▶ _Task statement_
Please restate the following records word for word.

▶ _Recorded information_
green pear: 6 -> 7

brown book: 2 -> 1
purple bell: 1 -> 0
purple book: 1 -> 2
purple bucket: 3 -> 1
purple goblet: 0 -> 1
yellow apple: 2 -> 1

▶ _Answer to the exercise_
green pear: 6 -> 7

brown book: 2 -> 1
purple bell: 1 -> 0
purple book: 1 -> 2
purple bucket: 3 -> 1
purple goblet: 0 -> 1
yellow apple: 2 -> 1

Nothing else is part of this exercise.